Instructions for the task —
Your answer should be the lines from the one containing "TP1: test point (n13) -> none" through the final line below, copied exactly.

Data records —
☆ ☆ ☆ ☆ ☆
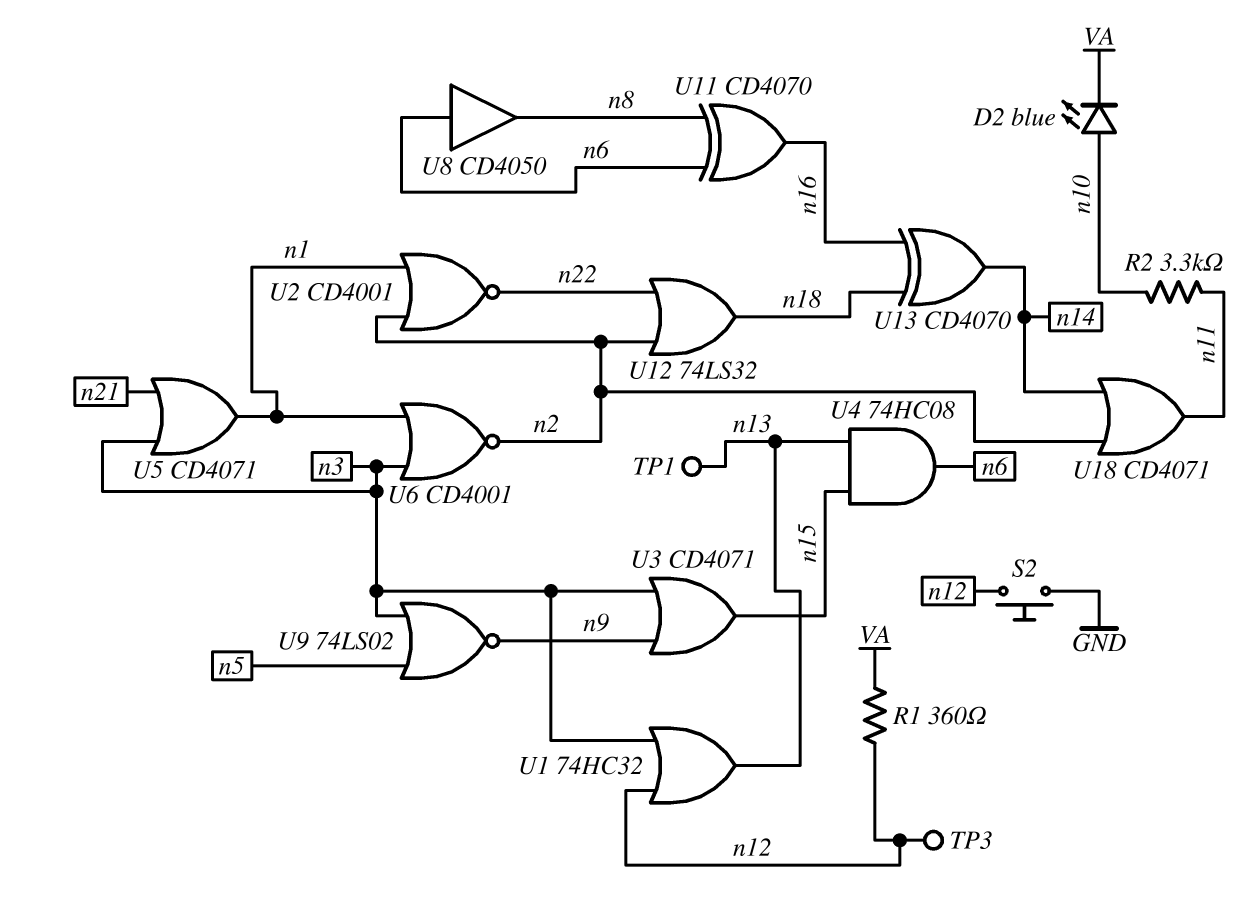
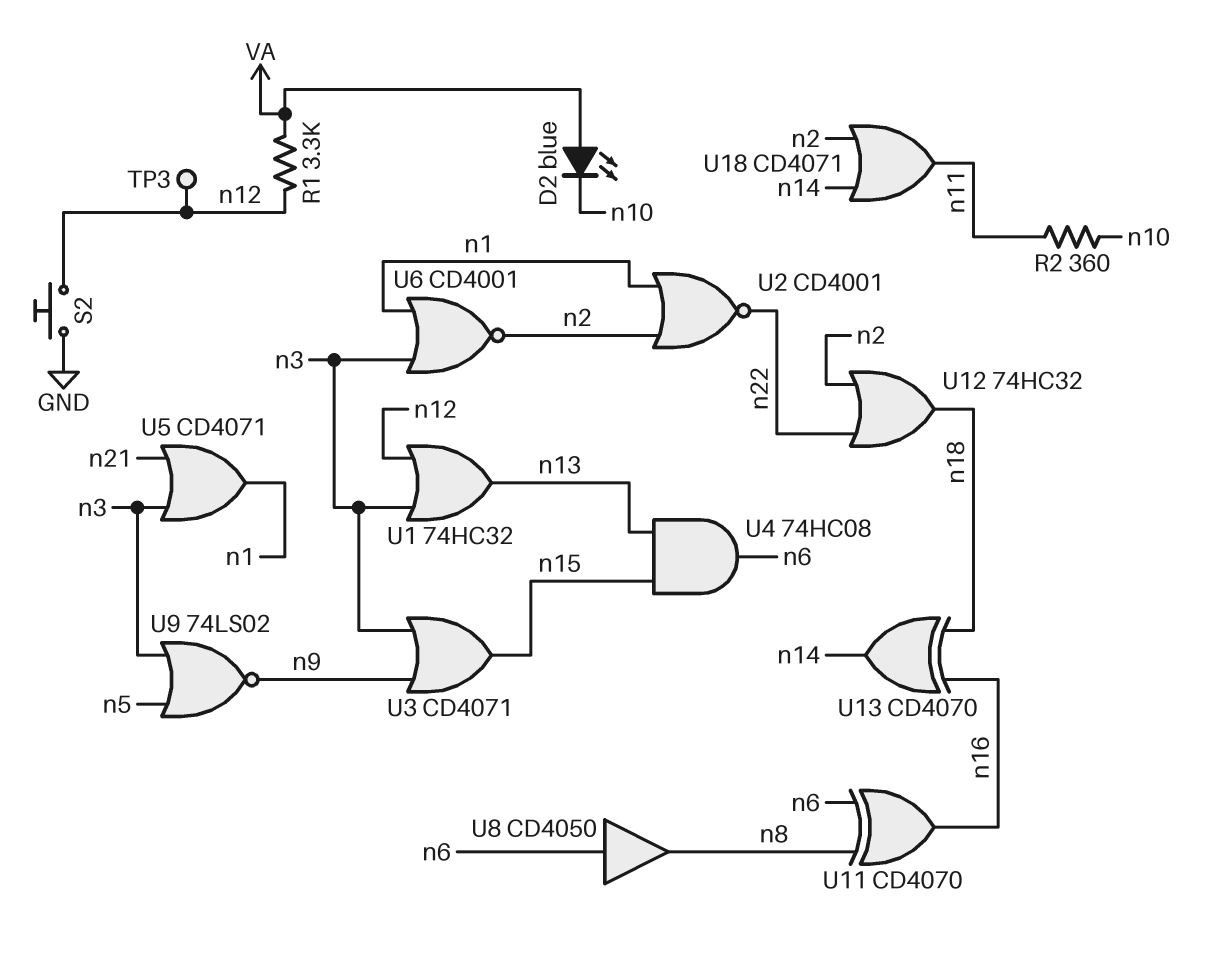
D2: LED blue (A n10, K VA) -> LED blue (A VA, K n10)
R1: 360 (VA, n12) -> 3.3k (VA, n12)
R2: 3.3k (n10, n11) -> 360 (n10, n11)
TP1: test point (n13) -> none
U12: OR 74LS32 (in n2, in n22, out n18) -> OR 74HC32 (in n2, in n22, out n18)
☆ ☆ ☆ ☆ ☆
Solved exercise —
TP1: test point (n13) -> none
U12: OR 74LS32 (in n2, in n22, out n18) -> OR 74HC32 (in n2, in n22, out n18)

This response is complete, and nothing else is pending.